- **WORK REQUEST**:
Taking the records below, count the lines in which "różowy" appears and supply only the count.

-*-

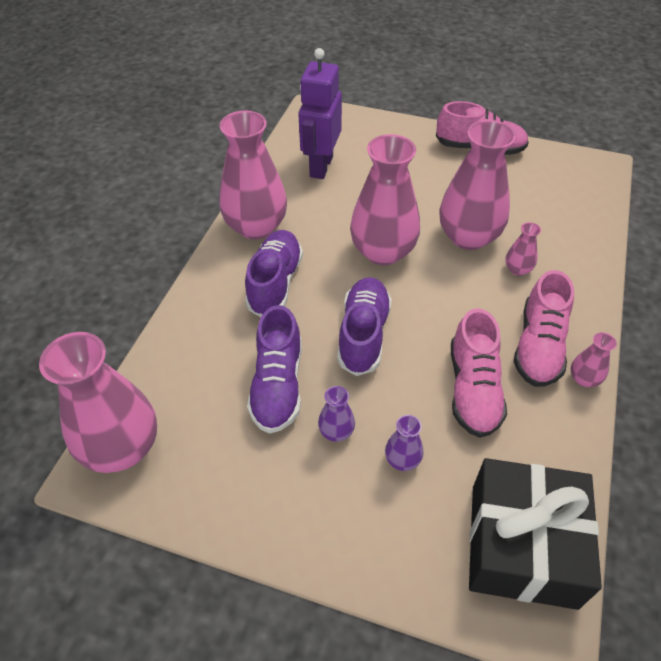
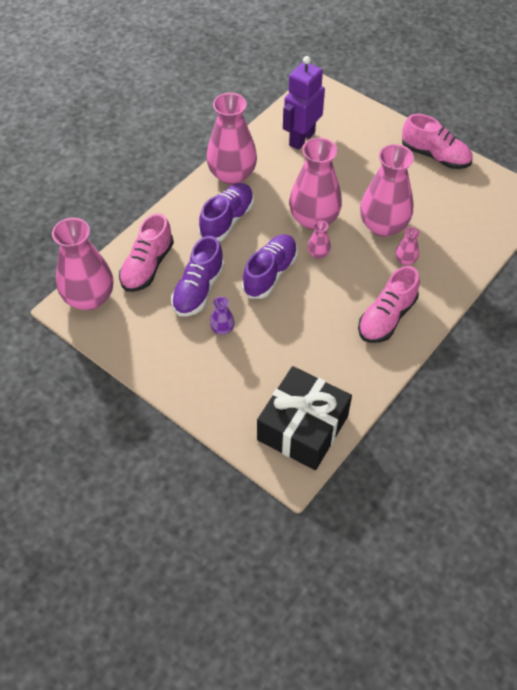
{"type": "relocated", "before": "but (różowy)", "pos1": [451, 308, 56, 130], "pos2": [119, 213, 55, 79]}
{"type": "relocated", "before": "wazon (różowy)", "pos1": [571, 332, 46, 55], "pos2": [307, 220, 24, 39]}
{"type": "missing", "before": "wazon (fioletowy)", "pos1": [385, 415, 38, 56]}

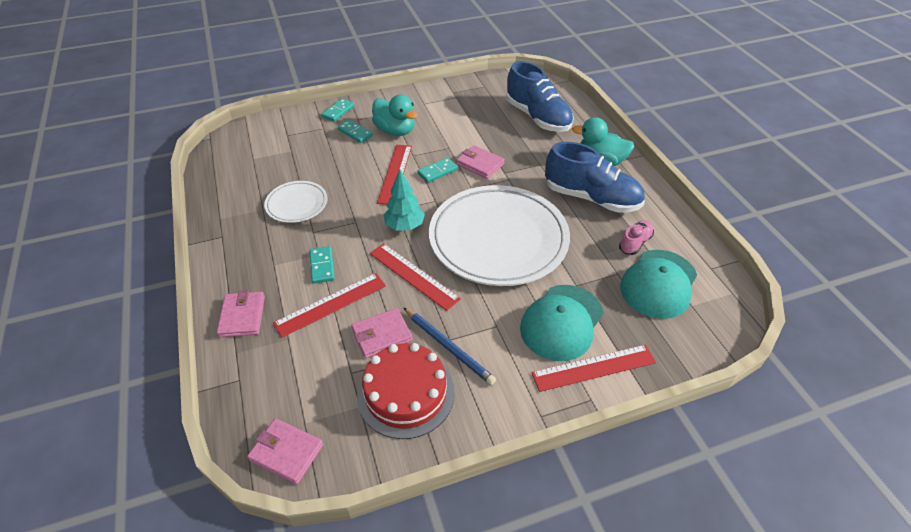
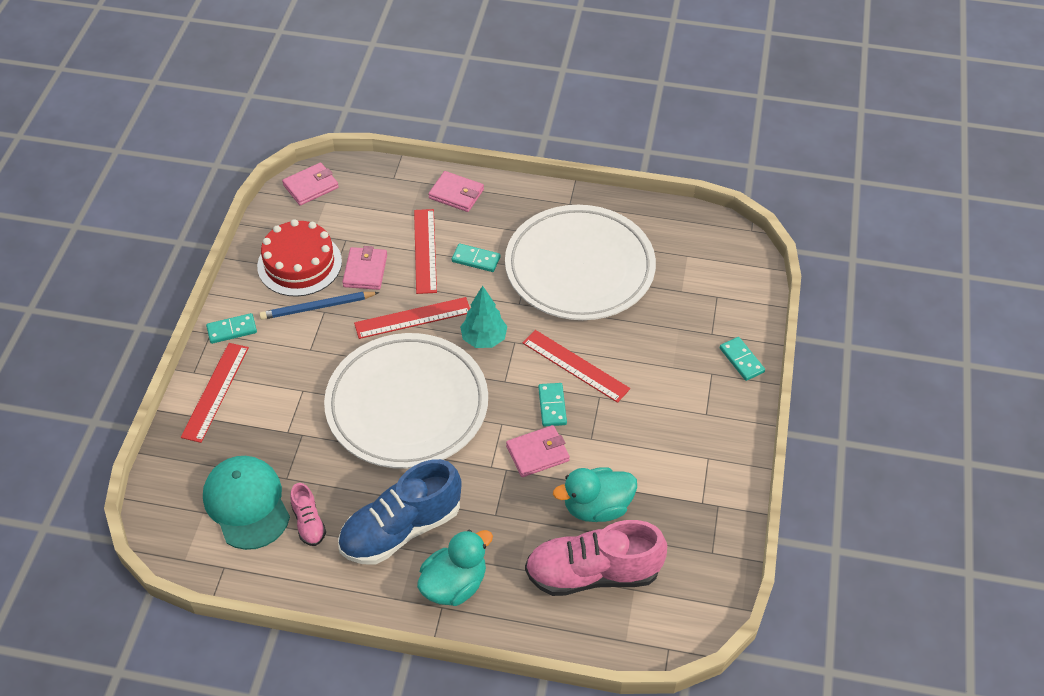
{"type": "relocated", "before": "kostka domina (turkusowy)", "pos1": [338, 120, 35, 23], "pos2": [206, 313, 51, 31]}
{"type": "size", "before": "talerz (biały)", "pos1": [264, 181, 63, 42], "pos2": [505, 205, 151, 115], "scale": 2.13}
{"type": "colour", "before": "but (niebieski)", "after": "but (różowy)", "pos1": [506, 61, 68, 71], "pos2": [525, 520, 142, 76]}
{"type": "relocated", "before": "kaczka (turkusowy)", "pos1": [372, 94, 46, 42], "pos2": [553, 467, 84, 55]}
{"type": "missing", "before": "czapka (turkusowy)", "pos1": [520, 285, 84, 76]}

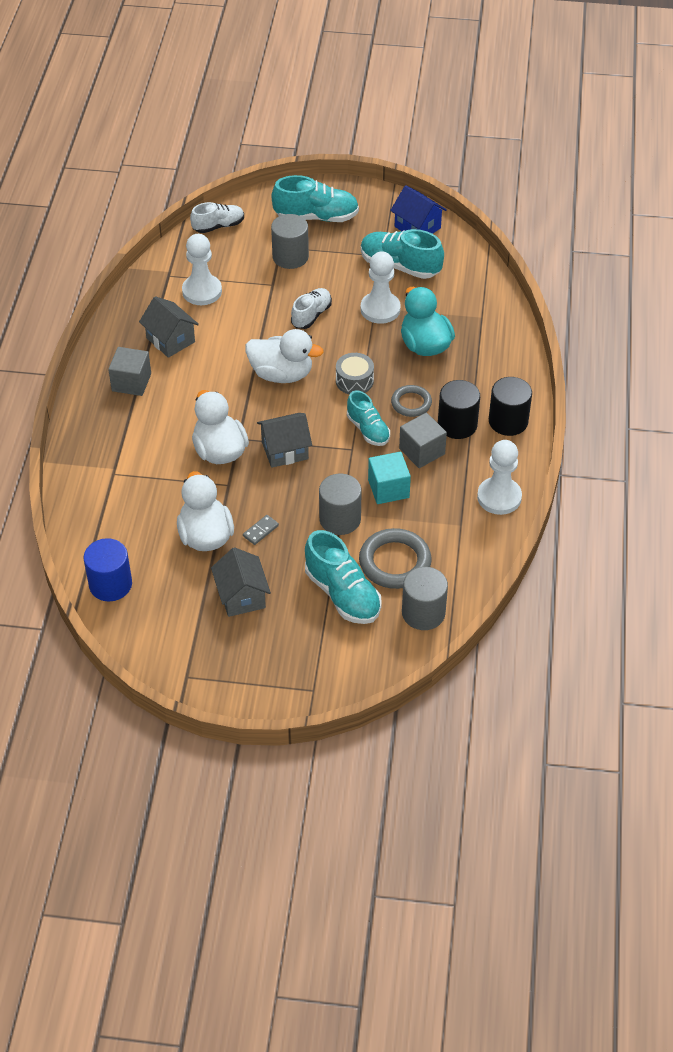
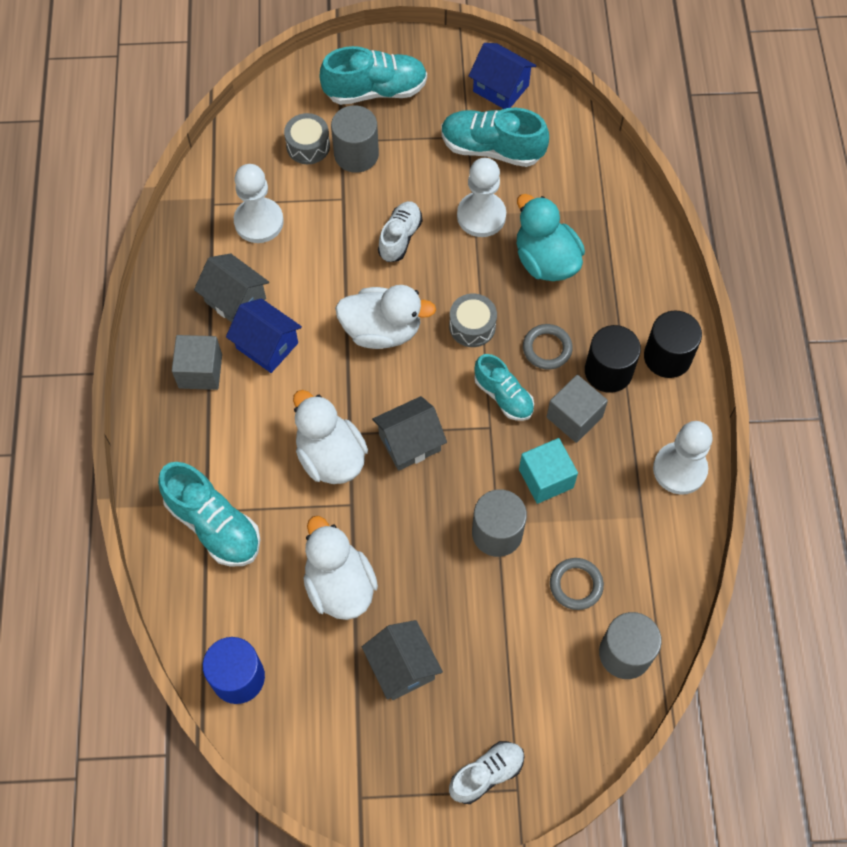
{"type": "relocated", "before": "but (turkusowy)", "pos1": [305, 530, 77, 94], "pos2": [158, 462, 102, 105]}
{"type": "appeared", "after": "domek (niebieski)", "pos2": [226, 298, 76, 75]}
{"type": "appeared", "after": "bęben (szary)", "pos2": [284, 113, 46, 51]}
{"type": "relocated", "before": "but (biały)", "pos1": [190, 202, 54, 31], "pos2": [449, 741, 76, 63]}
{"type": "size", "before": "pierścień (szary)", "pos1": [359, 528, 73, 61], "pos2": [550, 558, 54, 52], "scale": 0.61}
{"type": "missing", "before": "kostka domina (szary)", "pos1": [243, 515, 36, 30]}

-*-

- **RESULT FOR THIS EXERCISE**:
3